■ DATA FOR REVIEW ■
----------------------------------------
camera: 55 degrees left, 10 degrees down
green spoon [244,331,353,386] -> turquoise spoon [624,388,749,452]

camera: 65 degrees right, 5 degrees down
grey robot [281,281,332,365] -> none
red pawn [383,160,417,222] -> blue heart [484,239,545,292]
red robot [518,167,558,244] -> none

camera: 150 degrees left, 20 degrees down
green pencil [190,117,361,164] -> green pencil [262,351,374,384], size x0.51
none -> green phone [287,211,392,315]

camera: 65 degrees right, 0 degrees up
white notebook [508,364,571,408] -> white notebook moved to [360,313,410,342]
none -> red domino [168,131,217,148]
----------------------------------------
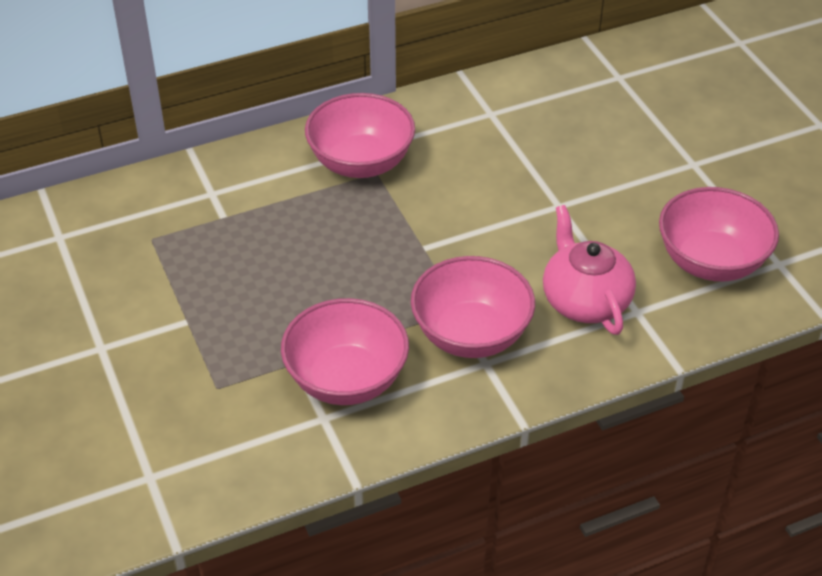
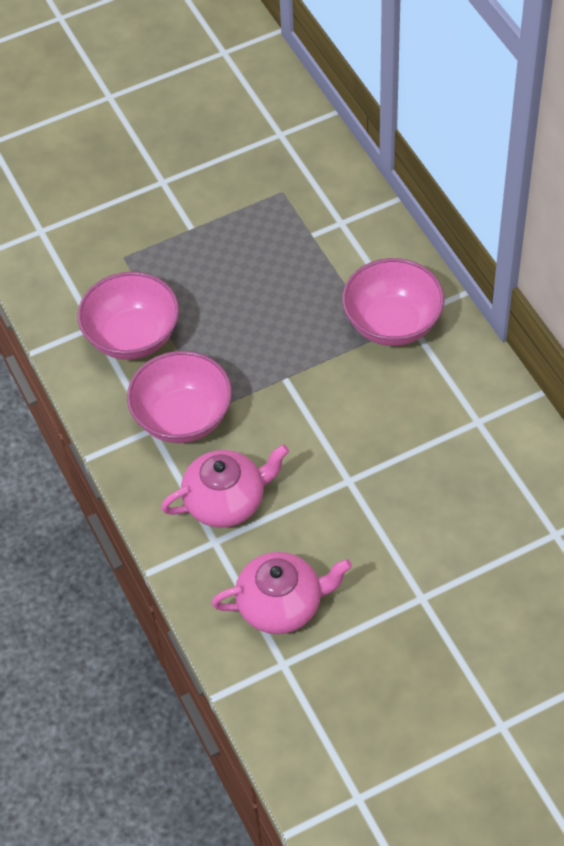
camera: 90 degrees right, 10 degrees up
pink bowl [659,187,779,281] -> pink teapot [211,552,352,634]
----------------------------------------
■ HOW TO COMPLETE THIS TASK ■
Look above for the line holding "red pawn [383,160,417,222]", then set down exactly that line and every line after it up to and including the line holding "none -> red domino [168,131,217,148]", with nothing else.

■ OUTPUT OF THE EXERCISE ■
red pawn [383,160,417,222] -> blue heart [484,239,545,292]
red robot [518,167,558,244] -> none

camera: 150 degrees left, 20 degrees down
green pencil [190,117,361,164] -> green pencil [262,351,374,384], size x0.51
none -> green phone [287,211,392,315]

camera: 65 degrees right, 0 degrees up
white notebook [508,364,571,408] -> white notebook moved to [360,313,410,342]
none -> red domino [168,131,217,148]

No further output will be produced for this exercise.